Exercise objective: Express the material below as a Markdown table with the columns Row and Line, numbering each line in order and leaving out any blank lines.

Entries start

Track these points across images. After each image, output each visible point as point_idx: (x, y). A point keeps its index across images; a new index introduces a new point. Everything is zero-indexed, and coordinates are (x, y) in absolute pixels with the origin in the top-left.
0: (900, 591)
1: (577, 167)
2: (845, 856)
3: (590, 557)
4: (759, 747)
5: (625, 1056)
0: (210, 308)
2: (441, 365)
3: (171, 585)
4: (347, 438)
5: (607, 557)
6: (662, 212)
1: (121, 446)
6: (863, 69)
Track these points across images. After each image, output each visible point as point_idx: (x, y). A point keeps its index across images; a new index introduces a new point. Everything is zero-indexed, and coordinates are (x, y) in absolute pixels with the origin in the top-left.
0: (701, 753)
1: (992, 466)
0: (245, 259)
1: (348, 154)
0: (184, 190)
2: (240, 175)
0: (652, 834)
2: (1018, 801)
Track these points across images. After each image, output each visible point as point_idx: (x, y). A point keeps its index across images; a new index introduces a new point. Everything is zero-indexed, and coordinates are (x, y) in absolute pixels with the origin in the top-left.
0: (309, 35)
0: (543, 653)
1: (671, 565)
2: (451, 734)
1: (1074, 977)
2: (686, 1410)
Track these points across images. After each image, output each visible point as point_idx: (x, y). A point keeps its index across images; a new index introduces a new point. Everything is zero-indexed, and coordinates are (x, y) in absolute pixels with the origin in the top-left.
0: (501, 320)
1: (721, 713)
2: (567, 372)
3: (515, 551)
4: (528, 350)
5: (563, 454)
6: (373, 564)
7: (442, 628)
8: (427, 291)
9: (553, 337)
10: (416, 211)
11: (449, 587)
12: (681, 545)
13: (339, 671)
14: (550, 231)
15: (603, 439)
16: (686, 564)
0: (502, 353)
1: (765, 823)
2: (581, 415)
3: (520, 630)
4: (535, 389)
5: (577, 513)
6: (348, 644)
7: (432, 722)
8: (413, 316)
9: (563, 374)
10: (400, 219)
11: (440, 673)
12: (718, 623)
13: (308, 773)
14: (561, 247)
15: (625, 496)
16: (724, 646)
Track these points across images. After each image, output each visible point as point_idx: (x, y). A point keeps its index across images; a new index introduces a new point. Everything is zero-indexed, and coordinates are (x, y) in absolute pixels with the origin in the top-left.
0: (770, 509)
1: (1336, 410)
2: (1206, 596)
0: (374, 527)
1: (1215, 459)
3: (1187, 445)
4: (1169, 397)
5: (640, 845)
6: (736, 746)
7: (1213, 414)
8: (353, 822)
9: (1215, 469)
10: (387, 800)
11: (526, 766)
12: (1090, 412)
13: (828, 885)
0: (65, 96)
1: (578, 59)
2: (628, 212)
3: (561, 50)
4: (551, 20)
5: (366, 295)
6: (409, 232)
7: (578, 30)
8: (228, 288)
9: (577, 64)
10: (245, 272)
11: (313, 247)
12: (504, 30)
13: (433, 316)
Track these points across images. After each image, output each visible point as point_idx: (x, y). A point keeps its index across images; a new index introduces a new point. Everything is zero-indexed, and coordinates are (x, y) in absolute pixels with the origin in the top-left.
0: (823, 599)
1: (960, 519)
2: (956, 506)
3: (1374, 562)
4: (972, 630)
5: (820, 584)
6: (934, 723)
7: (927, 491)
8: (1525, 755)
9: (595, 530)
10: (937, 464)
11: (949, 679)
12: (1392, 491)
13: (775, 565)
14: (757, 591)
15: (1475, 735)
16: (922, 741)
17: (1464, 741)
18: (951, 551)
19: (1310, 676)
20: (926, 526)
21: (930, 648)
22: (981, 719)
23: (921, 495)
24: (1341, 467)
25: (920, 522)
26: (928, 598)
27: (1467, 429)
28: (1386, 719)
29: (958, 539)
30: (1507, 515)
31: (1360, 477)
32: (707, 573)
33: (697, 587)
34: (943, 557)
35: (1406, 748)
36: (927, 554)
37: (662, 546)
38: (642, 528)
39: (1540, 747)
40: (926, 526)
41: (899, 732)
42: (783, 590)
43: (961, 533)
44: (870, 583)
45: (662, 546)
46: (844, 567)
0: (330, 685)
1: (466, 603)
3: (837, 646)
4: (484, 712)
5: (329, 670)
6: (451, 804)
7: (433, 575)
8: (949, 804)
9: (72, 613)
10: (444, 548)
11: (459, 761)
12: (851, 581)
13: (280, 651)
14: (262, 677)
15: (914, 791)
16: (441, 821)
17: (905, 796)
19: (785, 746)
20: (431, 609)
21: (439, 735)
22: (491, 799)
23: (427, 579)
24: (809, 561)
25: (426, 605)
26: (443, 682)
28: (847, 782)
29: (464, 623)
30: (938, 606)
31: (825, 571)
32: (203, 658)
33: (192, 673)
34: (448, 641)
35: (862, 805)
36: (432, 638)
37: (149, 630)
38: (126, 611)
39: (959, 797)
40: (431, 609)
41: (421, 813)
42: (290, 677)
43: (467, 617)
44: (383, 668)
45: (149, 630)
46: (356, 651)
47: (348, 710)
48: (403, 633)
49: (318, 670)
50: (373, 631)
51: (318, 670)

Entries end

Result:
| Row | Line |
|---|---|
| 1 | Track these points across images. After each image, output each visible point as point_idx: (x, y). A point keeps its index across images; a new index introduces a new point. Everything is zero-indexed, and coordinates are (x, y) in absolute pixels with the origin in the top-left. |
| 2 | 0: (900, 591) |
| 3 | 1: (577, 167) |
| 4 | 2: (845, 856) |
| 5 | 3: (590, 557) |
| 6 | 4: (759, 747) |
| 7 | 5: (625, 1056) |
| 8 | 0: (210, 308) |
| 9 | 2: (441, 365) |
| 10 | 3: (171, 585) |
| 11 | 4: (347, 438) |
| 12 | 5: (607, 557) |
| 13 | 6: (662, 212) |
| 14 | 1: (121, 446) |
| 15 | 6: (863, 69) |
| 16 | Track these points across images. After each image, output each visible point as point_idx: (x, y). A point keeps its index across images; a new index introduces a new point. Everything is zero-indexed, and coordinates are (x, y) in absolute pixels with the origin in the top-left. |
| 17 | 0: (701, 753) |
| 18 | 1: (992, 466) |
| 19 | 0: (245, 259) |
| 20 | 1: (348, 154) |
| 21 | 0: (184, 190) |
| 22 | 2: (240, 175) |
| 23 | 0: (652, 834) |
| 24 | 2: (1018, 801) |
| 25 | Track these points across images. After each image, output each visible point as point_idx: (x, y). A point keeps its index across images; a new index introduces a new point. Everything is zero-indexed, and coordinates are (x, y) in absolute pixels with the origin in the top-left. |
| 26 | 0: (309, 35) |
| 27 | 0: (543, 653) |
| 28 | 1: (671, 565) |
| 29 | 2: (451, 734) |
| 30 | 1: (1074, 977) |
| 31 | 2: (686, 1410) |
| 32 | Track these points across images. After each image, output each visible point as point_idx: (x, y). A point keeps its index across images; a new index introduces a new point. Everything is zero-indexed, and coordinates are (x, y) in absolute pixels with the origin in the top-left. |
| 33 | 0: (501, 320) |
| 34 | 1: (721, 713) |
| 35 | 2: (567, 372) |
| 36 | 3: (515, 551) |
| 37 | 4: (528, 350) |
| 38 | 5: (563, 454) |
| 39 | 6: (373, 564) |
| 40 | 7: (442, 628) |
| 41 | 8: (427, 291) |
| 42 | 9: (553, 337) |
| 43 | 10: (416, 211) |
| 44 | 11: (449, 587) |
| 45 | 12: (681, 545) |
| 46 | 13: (339, 671) |
| 47 | 14: (550, 231) |
| 48 | 15: (603, 439) |
| 49 | 16: (686, 564) |
| 50 | 0: (502, 353) |
| 51 | 1: (765, 823) |
| 52 | 2: (581, 415) |
| 53 | 3: (520, 630) |
| 54 | 4: (535, 389) |
| 55 | 5: (577, 513) |
| 56 | 6: (348, 644) |
| 57 | 7: (432, 722) |
| 58 | 8: (413, 316) |
| 59 | 9: (563, 374) |
| 60 | 10: (400, 219) |
| 61 | 11: (440, 673) |
| 62 | 12: (718, 623) |
| 63 | 13: (308, 773) |
| 64 | 14: (561, 247) |
| 65 | 15: (625, 496) |
| 66 | 16: (724, 646) |
| 67 | Track these points across images. After each image, output each visible point as point_idx: (x, y). A point keeps its index across images; a new index introduces a new point. Everything is zero-indexed, and coordinates are (x, y) in absolute pixels with the origin in the top-left. |
| 68 | 0: (770, 509) |
| 69 | 1: (1336, 410) |
| 70 | 2: (1206, 596) |
| 71 | 0: (374, 527) |
| 72 | 1: (1215, 459) |
| 73 | 3: (1187, 445) |
| 74 | 4: (1169, 397) |
| 75 | 5: (640, 845) |
| 76 | 6: (736, 746) |
| 77 | 7: (1213, 414) |
| 78 | 8: (353, 822) |
| 79 | 9: (1215, 469) |
| 80 | 10: (387, 800) |
| 81 | 11: (526, 766) |
| 82 | 12: (1090, 412) |
| 83 | 13: (828, 885) |
| 84 | 0: (65, 96) |
| 85 | 1: (578, 59) |
| 86 | 2: (628, 212) |
| 87 | 3: (561, 50) |
| 88 | 4: (551, 20) |
| 89 | 5: (366, 295) |
| 90 | 6: (409, 232) |
| 91 | 7: (578, 30) |
| 92 | 8: (228, 288) |
| 93 | 9: (577, 64) |
| 94 | 10: (245, 272) |
| 95 | 11: (313, 247) |
| 96 | 12: (504, 30) |
| 97 | 13: (433, 316) |
| 98 | Track these points across images. After each image, output each visible point as point_idx: (x, y). A point keeps its index across images; a new index introduces a new point. Everything is zero-indexed, and coordinates are (x, y) in absolute pixels with the origin in the top-left. |
| 99 | 0: (823, 599) |
| 100 | 1: (960, 519) |
| 101 | 2: (956, 506) |
| 102 | 3: (1374, 562) |
| 103 | 4: (972, 630) |
| 104 | 5: (820, 584) |
| 105 | 6: (934, 723) |
| 106 | 7: (927, 491) |
| 107 | 8: (1525, 755) |
| 108 | 9: (595, 530) |
| 109 | 10: (937, 464) |
| 110 | 11: (949, 679) |
| 111 | 12: (1392, 491) |
| 112 | 13: (775, 565) |
| 113 | 14: (757, 591) |
| 114 | 15: (1475, 735) |
| 115 | 16: (922, 741) |
| 116 | 17: (1464, 741) |
| 117 | 18: (951, 551) |
| 118 | 19: (1310, 676) |
| 119 | 20: (926, 526) |
| 120 | 21: (930, 648) |
| 121 | 22: (981, 719) |
| 122 | 23: (921, 495) |
| 123 | 24: (1341, 467) |
| 124 | 25: (920, 522) |
| 125 | 26: (928, 598) |
| 126 | 27: (1467, 429) |
| 127 | 28: (1386, 719) |
| 128 | 29: (958, 539) |
| 129 | 30: (1507, 515) |
| 130 | 31: (1360, 477) |
| 131 | 32: (707, 573) |
| 132 | 33: (697, 587) |
| 133 | 34: (943, 557) |
| 134 | 35: (1406, 748) |
| 135 | 36: (927, 554) |
| 136 | 37: (662, 546) |
| 137 | 38: (642, 528) |
| 138 | 39: (1540, 747) |
| 139 | 40: (926, 526) |
| 140 | 41: (899, 732) |
| 141 | 42: (783, 590) |
| 142 | 43: (961, 533) |
| 143 | 44: (870, 583) |
| 144 | 45: (662, 546) |
| 145 | 46: (844, 567) |
| 146 | 0: (330, 685) |
| 147 | 1: (466, 603) |
| 148 | 3: (837, 646) |
| 149 | 4: (484, 712) |
| 150 | 5: (329, 670) |
| 151 | 6: (451, 804) |
| 152 | 7: (433, 575) |
| 153 | 8: (949, 804) |
| 154 | 9: (72, 613) |
| 155 | 10: (444, 548) |
| 156 | 11: (459, 761) |
| 157 | 12: (851, 581) |
| 158 | 13: (280, 651) |
| 159 | 14: (262, 677) |
| 160 | 15: (914, 791) |
| 161 | 16: (441, 821) |
| 162 | 17: (905, 796) |
| 163 | 19: (785, 746) |
| 164 | 20: (431, 609) |
| 165 | 21: (439, 735) |
| 166 | 22: (491, 799) |
| 167 | 23: (427, 579) |
| 168 | 24: (809, 561) |
| 169 | 25: (426, 605) |
| 170 | 26: (443, 682) |
| 171 | 28: (847, 782) |
| 172 | 29: (464, 623) |
| 173 | 30: (938, 606) |
| 174 | 31: (825, 571) |
| 175 | 32: (203, 658) |
| 176 | 33: (192, 673) |
| 177 | 34: (448, 641) |
| 178 | 35: (862, 805) |
| 179 | 36: (432, 638) |
| 180 | 37: (149, 630) |
| 181 | 38: (126, 611) |
| 182 | 39: (959, 797) |
| 183 | 40: (431, 609) |
| 184 | 41: (421, 813) |
| 185 | 42: (290, 677) |
| 186 | 43: (467, 617) |
| 187 | 44: (383, 668) |
| 188 | 45: (149, 630) |
| 189 | 46: (356, 651) |
| 190 | 47: (348, 710) |
| 191 | 48: (403, 633) |
| 192 | 49: (318, 670) |
| 193 | 50: (373, 631) |
| 194 | 51: (318, 670) |